→ Data supplied:
*** Block opens ***
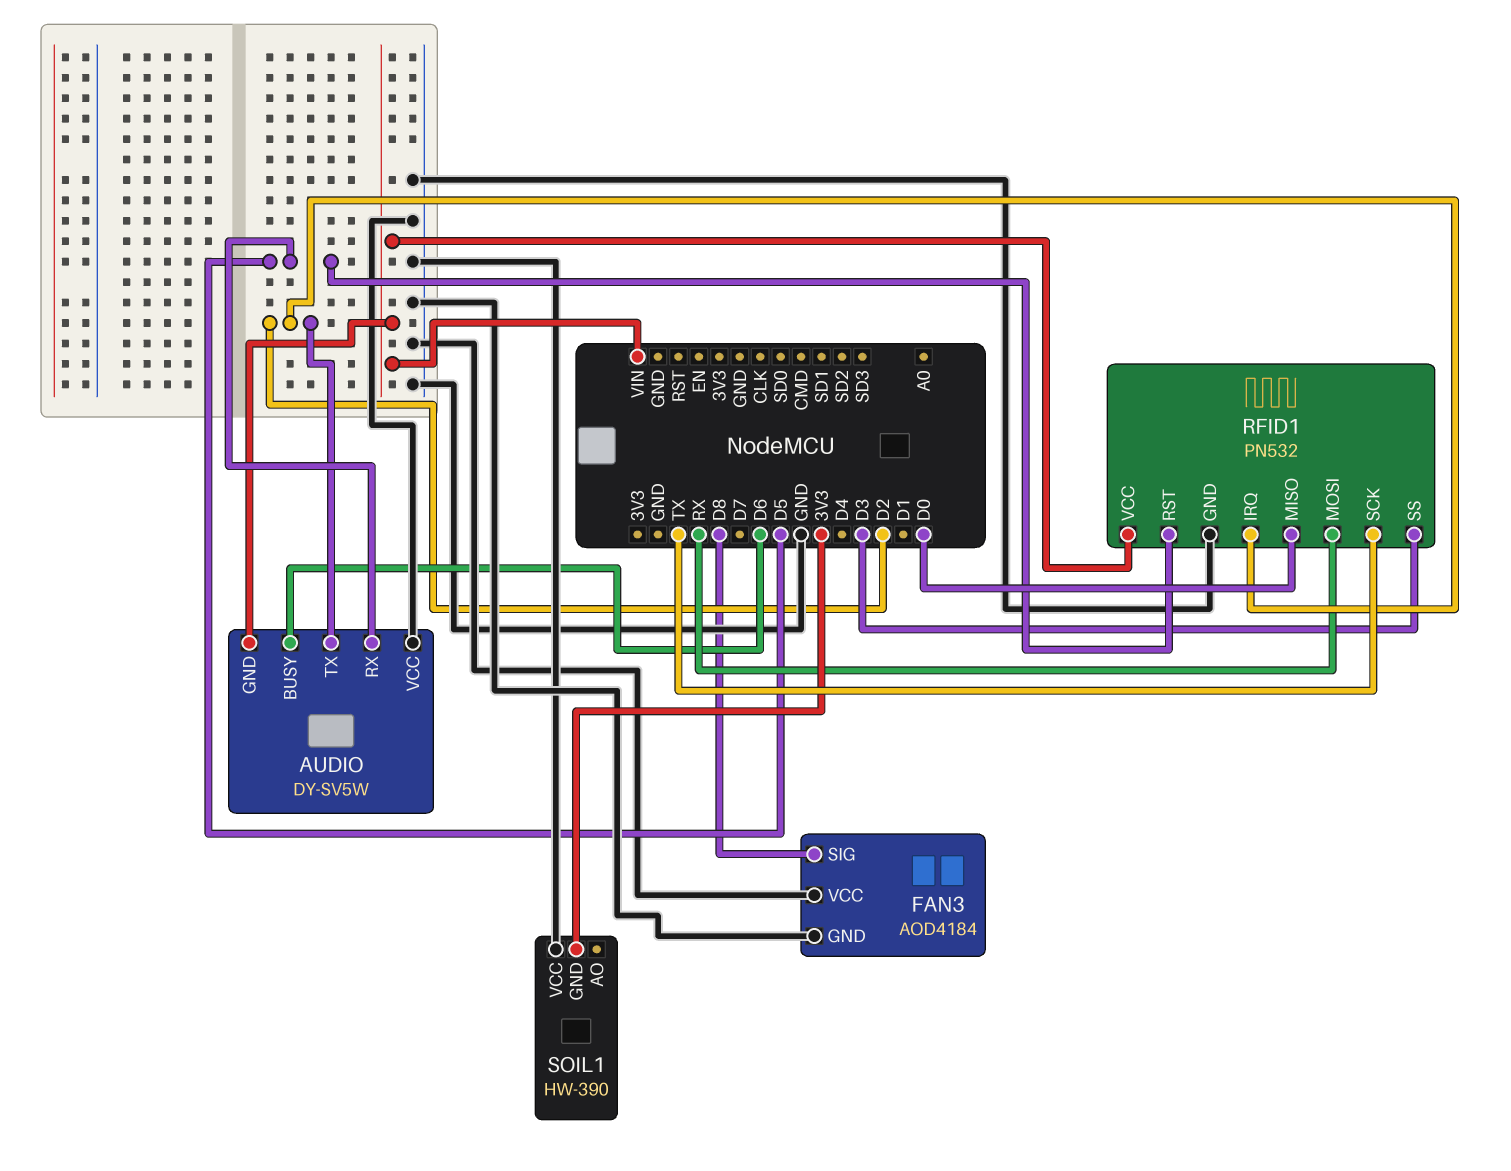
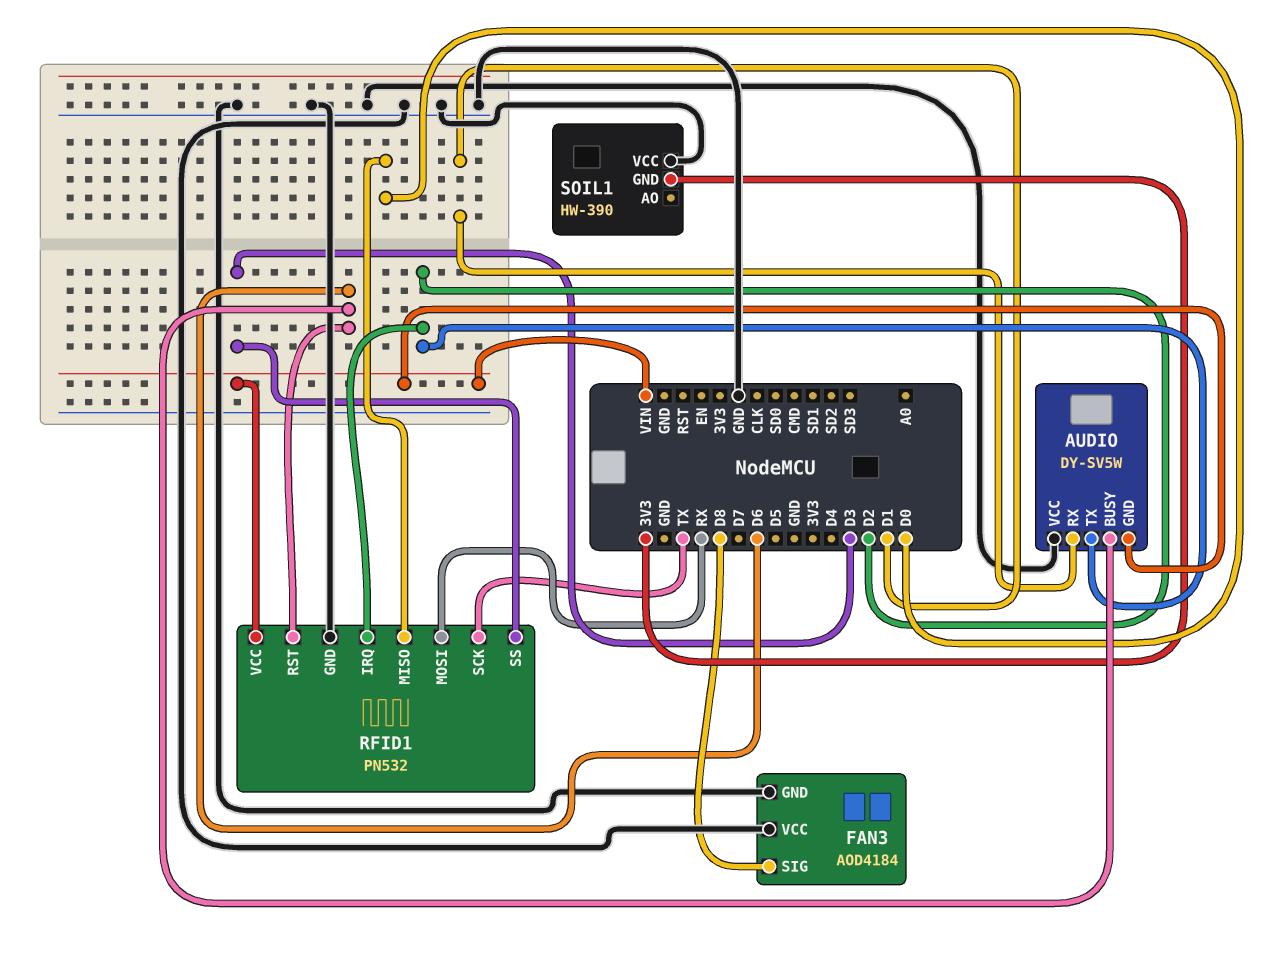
AUDIO pin RX: D5 -> D1
RFID1 pin RST: D5 -> D6

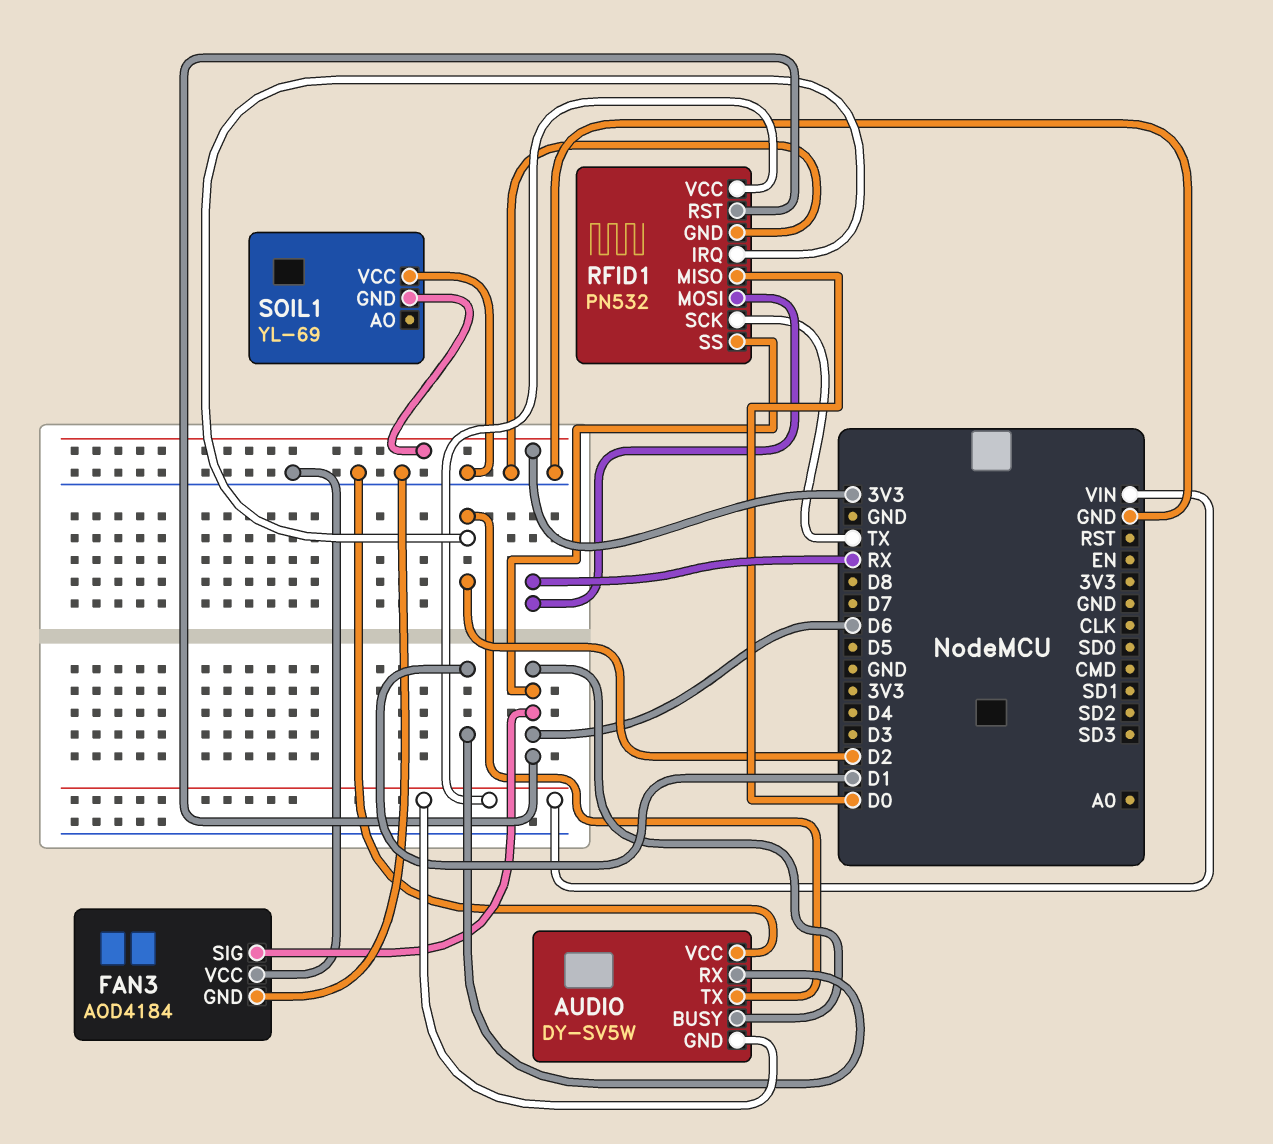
FAN3 pin SIG: D8 -> D6
RFID1 pin SS: D3 -> D6
SOIL1: HW-390 -> YL-69

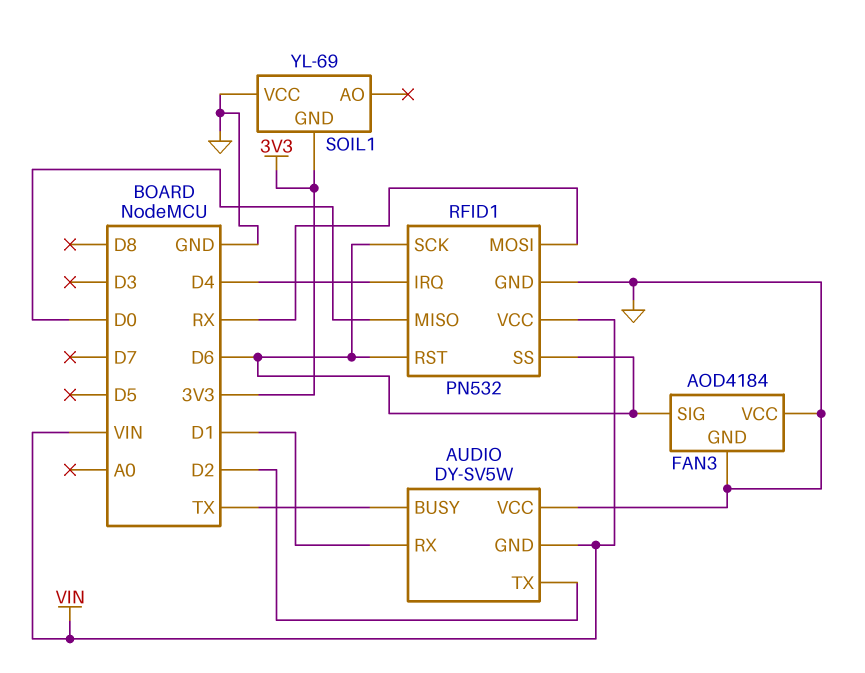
AUDIO pin BUSY: D6 -> TX
RFID1 pin IRQ: D2 -> D4
RFID1 pin SCK: TX -> D6

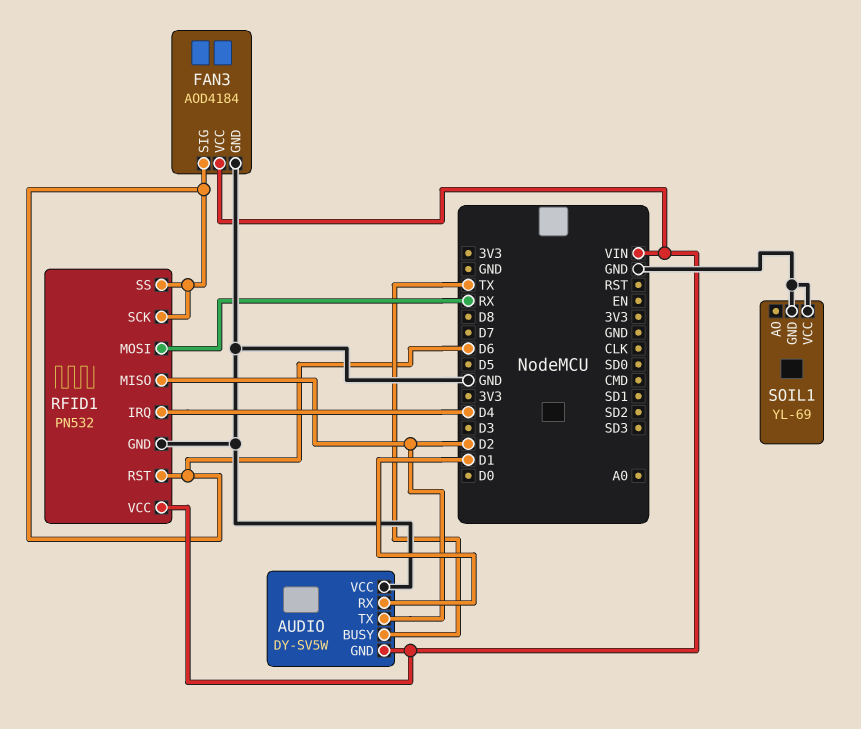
FAN3 pin VCC: GND -> VIN
RFID1 pin MISO: D0 -> D2
SOIL1 pin GND: 3V3 -> GND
*** Block closes ***
Each word of the data should be repeated exactly, and the pictures left out.

→ Answer area:
AUDIO pin RX: D5 -> D1
RFID1 pin RST: D5 -> D6

FAN3 pin SIG: D8 -> D6
RFID1 pin SS: D3 -> D6
SOIL1: HW-390 -> YL-69

AUDIO pin BUSY: D6 -> TX
RFID1 pin IRQ: D2 -> D4
RFID1 pin SCK: TX -> D6

FAN3 pin VCC: GND -> VIN
RFID1 pin MISO: D0 -> D2
SOIL1 pin GND: 3V3 -> GND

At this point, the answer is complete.